>> Begin DATA RECORDS
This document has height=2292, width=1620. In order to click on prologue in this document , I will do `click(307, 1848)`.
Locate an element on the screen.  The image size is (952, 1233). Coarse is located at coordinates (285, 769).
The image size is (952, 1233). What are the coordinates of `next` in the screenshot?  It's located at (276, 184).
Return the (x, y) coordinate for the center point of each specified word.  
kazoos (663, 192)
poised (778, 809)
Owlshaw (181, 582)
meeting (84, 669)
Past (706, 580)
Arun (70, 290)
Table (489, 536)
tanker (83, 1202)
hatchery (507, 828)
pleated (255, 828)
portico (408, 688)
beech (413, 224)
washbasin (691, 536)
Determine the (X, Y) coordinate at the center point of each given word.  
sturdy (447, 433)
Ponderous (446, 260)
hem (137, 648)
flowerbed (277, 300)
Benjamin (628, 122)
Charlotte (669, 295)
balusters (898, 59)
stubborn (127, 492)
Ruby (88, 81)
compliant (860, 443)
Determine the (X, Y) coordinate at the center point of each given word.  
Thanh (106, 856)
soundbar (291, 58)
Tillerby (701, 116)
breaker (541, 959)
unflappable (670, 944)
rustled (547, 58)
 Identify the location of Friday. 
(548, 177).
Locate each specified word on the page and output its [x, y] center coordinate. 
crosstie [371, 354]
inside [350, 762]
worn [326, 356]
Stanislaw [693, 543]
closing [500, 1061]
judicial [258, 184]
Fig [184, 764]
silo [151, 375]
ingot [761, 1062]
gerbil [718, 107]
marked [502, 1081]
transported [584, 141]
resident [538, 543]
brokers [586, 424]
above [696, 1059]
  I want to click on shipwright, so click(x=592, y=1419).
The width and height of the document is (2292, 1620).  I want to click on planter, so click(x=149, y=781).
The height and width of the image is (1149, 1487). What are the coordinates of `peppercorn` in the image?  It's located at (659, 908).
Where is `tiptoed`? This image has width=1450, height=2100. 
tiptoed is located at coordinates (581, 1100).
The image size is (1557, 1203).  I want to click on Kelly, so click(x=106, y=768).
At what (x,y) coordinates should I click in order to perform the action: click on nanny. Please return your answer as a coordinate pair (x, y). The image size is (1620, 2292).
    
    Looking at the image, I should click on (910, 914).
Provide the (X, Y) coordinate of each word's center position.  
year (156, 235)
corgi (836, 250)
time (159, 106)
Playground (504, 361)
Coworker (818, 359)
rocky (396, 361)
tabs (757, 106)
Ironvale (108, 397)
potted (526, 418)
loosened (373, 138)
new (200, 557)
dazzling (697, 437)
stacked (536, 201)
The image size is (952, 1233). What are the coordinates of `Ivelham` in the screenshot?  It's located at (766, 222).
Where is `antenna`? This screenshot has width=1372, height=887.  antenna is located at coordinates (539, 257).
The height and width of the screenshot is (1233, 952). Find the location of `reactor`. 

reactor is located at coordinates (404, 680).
>> End DATA RECORDS
— WHAT TO PRODUCE —
Swap "tanker" for "trawler" in the part of the material that opens with its first line and closes with the line containing "hatchery (507, 828)", and write out only those lines with nothing else altered.

— RESULT FOR THIS EXERCISE —
This document has height=2292, width=1620. In order to click on prologue in this document , I will do `click(307, 1848)`.
Locate an element on the screen.  The image size is (952, 1233). Coarse is located at coordinates (285, 769).
The image size is (952, 1233). What are the coordinates of `next` in the screenshot?  It's located at (276, 184).
Return the (x, y) coordinate for the center point of each specified word.  
kazoos (663, 192)
poised (778, 809)
Owlshaw (181, 582)
meeting (84, 669)
Past (706, 580)
Arun (70, 290)
Table (489, 536)
trawler (83, 1202)
hatchery (507, 828)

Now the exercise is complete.